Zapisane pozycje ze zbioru
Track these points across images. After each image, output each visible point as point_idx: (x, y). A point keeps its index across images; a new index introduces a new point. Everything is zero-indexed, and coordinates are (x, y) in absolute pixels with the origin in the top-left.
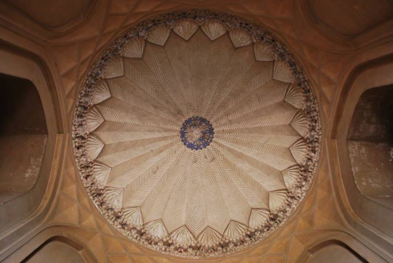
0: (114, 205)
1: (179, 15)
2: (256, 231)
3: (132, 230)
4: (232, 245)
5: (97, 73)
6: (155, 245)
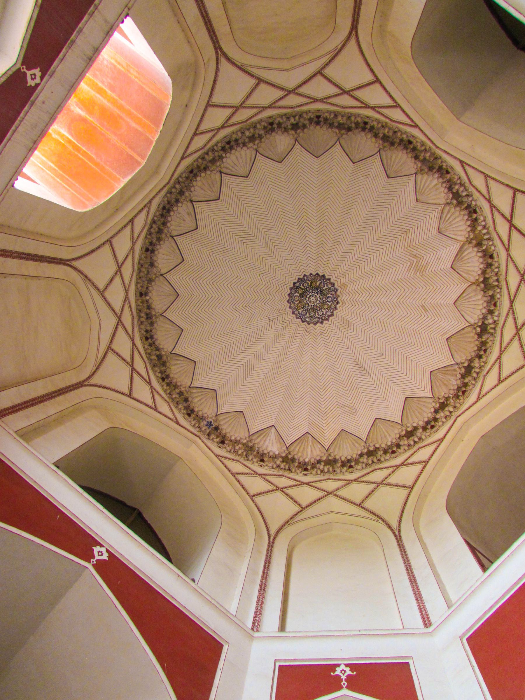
0: (317, 456)
1: (162, 215)
2: (485, 318)
3: (361, 460)
4: (477, 360)
5: (157, 356)
6: (400, 448)
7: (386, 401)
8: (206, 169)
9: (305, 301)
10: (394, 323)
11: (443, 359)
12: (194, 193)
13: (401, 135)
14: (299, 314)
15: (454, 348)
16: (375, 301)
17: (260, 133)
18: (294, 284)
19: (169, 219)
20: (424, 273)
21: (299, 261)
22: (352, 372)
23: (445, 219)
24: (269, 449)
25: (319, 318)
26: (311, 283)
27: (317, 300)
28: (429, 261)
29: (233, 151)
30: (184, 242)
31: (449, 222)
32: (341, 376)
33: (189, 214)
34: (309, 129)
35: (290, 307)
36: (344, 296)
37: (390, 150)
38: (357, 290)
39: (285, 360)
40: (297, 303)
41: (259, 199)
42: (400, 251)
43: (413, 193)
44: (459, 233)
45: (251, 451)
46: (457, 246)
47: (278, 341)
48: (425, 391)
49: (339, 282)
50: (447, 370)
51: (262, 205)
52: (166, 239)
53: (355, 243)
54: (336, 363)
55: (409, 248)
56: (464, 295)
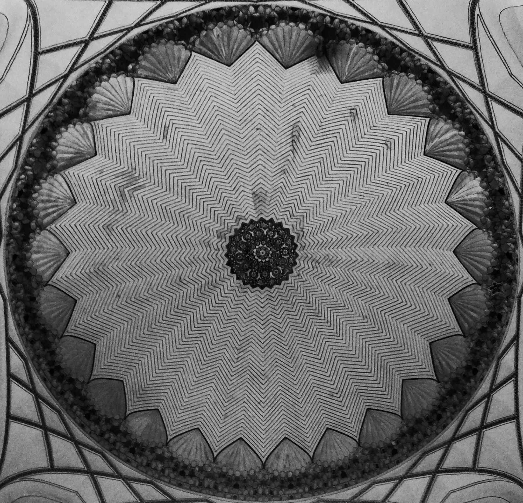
7: (311, 83)
8: (223, 475)
9: (271, 260)
10: (212, 149)
11: (201, 67)
12: (254, 468)
13: (29, 334)
14: (290, 257)
15: (177, 65)
16: (206, 189)
17: (149, 453)
18: (262, 288)
19: (297, 473)
20: (130, 170)
21: (235, 302)
22: (309, 148)
23: (58, 210)
24: (480, 189)
25: (278, 232)
26: (247, 270)
27: (260, 248)
28: (114, 177)
29: (187, 463)
30: (308, 440)
31: (56, 204)
32: (324, 156)
33: (278, 457)
34: (105, 415)
35: (292, 272)
36: (230, 225)
37: (51, 326)
38: (212, 217)
39: (355, 235)
40: (280, 268)
41: (209, 397)
42: (132, 215)
43: (65, 265)
44: (56, 184)
45: (498, 213)
46: (71, 171)
47: (339, 258)
48: (257, 51)
49: (221, 243)
50: (210, 50)
51: (211, 388)
52: (319, 463)
53: (167, 264)
54: (313, 173)
55: (121, 209)
56: (110, 113)
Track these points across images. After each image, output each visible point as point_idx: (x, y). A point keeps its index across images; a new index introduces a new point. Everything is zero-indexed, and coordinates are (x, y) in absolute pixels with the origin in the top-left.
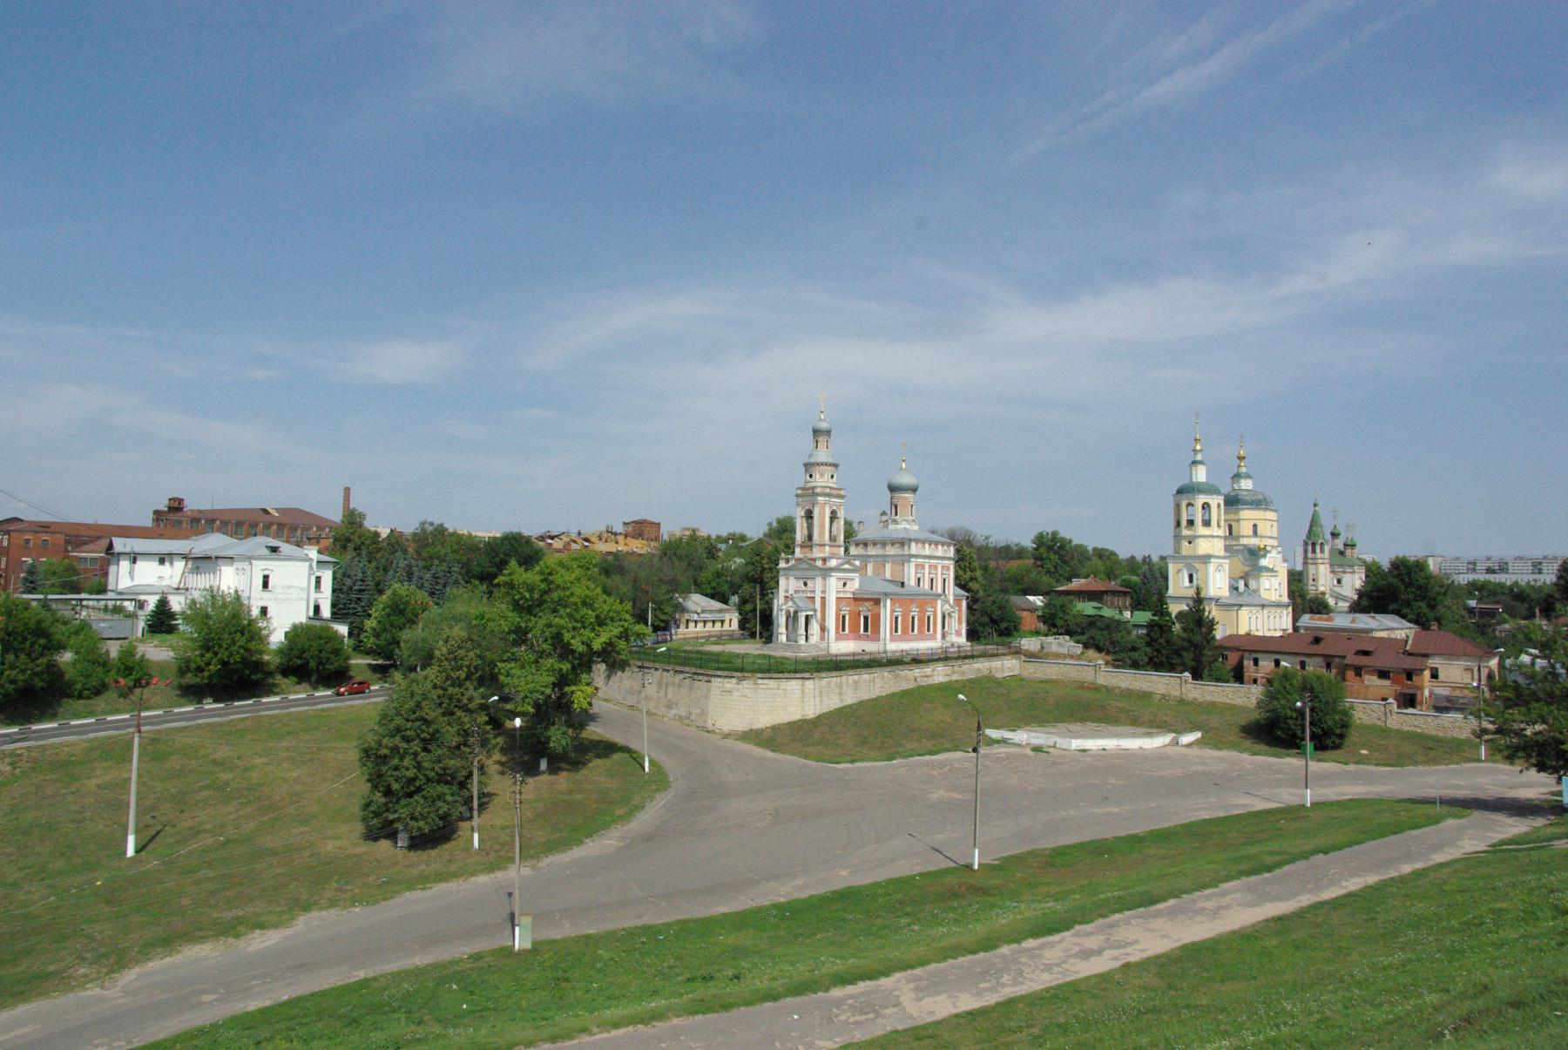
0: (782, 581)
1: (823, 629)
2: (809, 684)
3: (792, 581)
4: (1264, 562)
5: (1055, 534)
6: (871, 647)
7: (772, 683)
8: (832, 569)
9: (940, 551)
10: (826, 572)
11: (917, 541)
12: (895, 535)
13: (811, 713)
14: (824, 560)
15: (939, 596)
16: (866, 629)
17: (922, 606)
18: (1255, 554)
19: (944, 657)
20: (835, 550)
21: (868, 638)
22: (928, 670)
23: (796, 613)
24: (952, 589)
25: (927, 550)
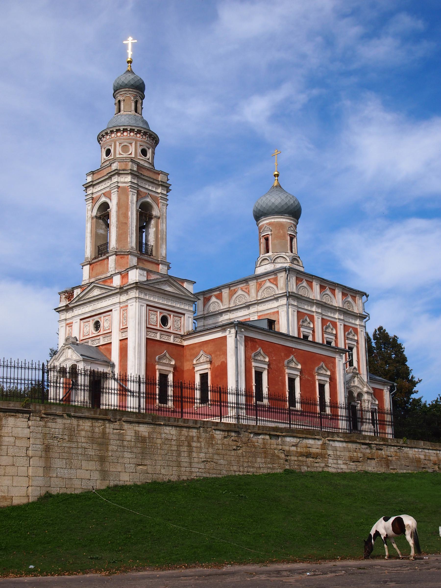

§ Polecenie
Wypisz cały listing powyżej jako tabelę Markdown z kolumnami Nr (numer wiersza) i Wiersz, bez pustych wierszy. Obrazy pomiń.

§ Rozwiązanie zadania
| Nr | Wiersz |
|---|---|
| 1 | Track these points across images. After each image, output each visible point as point_idx: (x, y). A point keeps its index across images; a new index introduces a new point. Everything is zero-indexed, and coordinates are (x, y) in absolute pixels with the origin in the top-left. |
| 2 | 0: (114, 205) |
| 3 | 1: (179, 15) |
| 4 | 2: (256, 231) |
| 5 | 3: (132, 230) |
| 6 | 4: (232, 245) |
| 7 | 5: (97, 73) |
| 8 | 6: (155, 245) |
| 9 | 0: (317, 456) |
| 10 | 1: (162, 215) |
| 11 | 2: (485, 318) |
| 12 | 3: (361, 460) |
| 13 | 4: (477, 360) |
| 14 | 5: (157, 356) |
| 15 | 6: (400, 448) |
| 16 | 7: (386, 401) |
| 17 | 8: (206, 169) |
| 18 | 9: (305, 301) |
| 19 | 10: (394, 323) |
| 20 | 11: (443, 359) |
| 21 | 12: (194, 193) |
| 22 | 13: (401, 135) |
| 23 | 14: (299, 314) |
| 24 | 15: (454, 348) |
| 25 | 16: (375, 301) |
| 26 | 17: (260, 133) |
| 27 | 18: (294, 284) |
| 28 | 19: (169, 219) |
| 29 | 20: (424, 273) |
| 30 | 21: (299, 261) |
| 31 | 22: (352, 372) |
| 32 | 23: (445, 219) |
| 33 | 24: (269, 449) |
| 34 | 25: (319, 318) |
| 35 | 26: (311, 283) |
| 36 | 27: (317, 300) |
| 37 | 28: (429, 261) |
| 38 | 29: (233, 151) |
| 39 | 30: (184, 242) |
| 40 | 31: (449, 222) |
| 41 | 32: (341, 376) |
| 42 | 33: (189, 214) |
| 43 | 34: (309, 129) |
| 44 | 35: (290, 307) |
| 45 | 36: (344, 296) |
| 46 | 37: (390, 150) |
| 47 | 38: (357, 290) |
| 48 | 39: (285, 360) |
| 49 | 40: (297, 303) |
| 50 | 41: (259, 199) |
| 51 | 42: (400, 251) |
| 52 | 43: (413, 193) |
| 53 | 44: (459, 233) |
| 54 | 45: (251, 451) |
| 55 | 46: (457, 246) |
| 56 | 47: (278, 341) |
| 57 | 48: (425, 391) |
| 58 | 49: (339, 282) |
| 59 | 50: (447, 370) |
| 60 | 51: (262, 205) |
| 61 | 52: (166, 239) |
| 62 | 53: (355, 243) |
| 63 | 54: (336, 363) |
| 64 | 55: (409, 248) |
| 65 | 56: (464, 295) |
| 66 | 7: (311, 83) |
| 67 | 8: (223, 475) |
| 68 | 9: (271, 260) |
| 69 | 10: (212, 149) |
| 70 | 11: (201, 67) |
| 71 | 12: (254, 468) |
| 72 | 13: (29, 334) |
| 73 | 14: (290, 257) |
| 74 | 15: (177, 65) |
| 75 | 16: (206, 189) |
| 76 | 17: (149, 453) |
| 77 | 18: (262, 288) |
| 78 | 19: (297, 473) |
| 79 | 20: (130, 170) |
| 80 | 21: (235, 302) |
| 81 | 22: (309, 148) |
| 82 | 23: (58, 210) |
| 83 | 24: (480, 189) |
| 84 | 25: (278, 232) |
| 85 | 26: (247, 270) |
| 86 | 27: (260, 248) |
| 87 | 28: (114, 177) |
| 88 | 29: (187, 463) |
| 89 | 30: (308, 440) |
| 90 | 31: (56, 204) |
| 91 | 32: (324, 156) |
| 92 | 33: (278, 457) |
| 93 | 34: (105, 415) |
| 94 | 35: (292, 272) |
| 95 | 36: (230, 225) |
| 96 | 37: (51, 326) |
| 97 | 38: (212, 217) |
| 98 | 39: (355, 235) |
| 99 | 40: (280, 268) |
| 100 | 41: (209, 397) |
| 101 | 42: (132, 215) |
| 102 | 43: (65, 265) |
| 103 | 44: (56, 184) |
| 104 | 45: (498, 213) |
| 105 | 46: (71, 171) |
| 106 | 47: (339, 258) |
| 107 | 48: (257, 51) |
| 108 | 49: (221, 243) |
| 109 | 50: (210, 50) |
| 110 | 51: (211, 388) |
| 111 | 52: (319, 463) |
| 112 | 53: (167, 264) |
| 113 | 54: (313, 173) |
| 114 | 55: (121, 209) |
| 115 | 56: (110, 113) |
| 116 | Track these points across images. After each image, output each visible point as point_idx: (x, y). A point keeps its index across images; a new index introduces a new point. Everything is zero-indexed, and coordinates are (x, y) in absolute pixels with the origin in the top-left. |
| 117 | 0: (782, 581) |
| 118 | 1: (823, 629) |
| 119 | 2: (809, 684) |
| 120 | 3: (792, 581) |
| 121 | 4: (1264, 562) |
| 122 | 5: (1055, 534) |
| 123 | 6: (871, 647) |
| 124 | 7: (772, 683) |
| 125 | 8: (832, 569) |
| 126 | 9: (940, 551) |
| 127 | 10: (826, 572) |
| 128 | 11: (917, 541) |
| 129 | 12: (895, 535) |
| 130 | 13: (811, 713) |
| 131 | 14: (824, 560) |
| 132 | 15: (939, 596) |
| 133 | 16: (866, 629) |
| 134 | 17: (922, 606) |
| 135 | 18: (1255, 554) |
| 136 | 19: (944, 657) |
| 137 | 20: (835, 550) |
| 138 | 21: (868, 638) |
| 139 | 22: (928, 670) |
| 140 | 23: (796, 613) |
| 141 | 24: (952, 589) |
| 142 | 25: (927, 550) |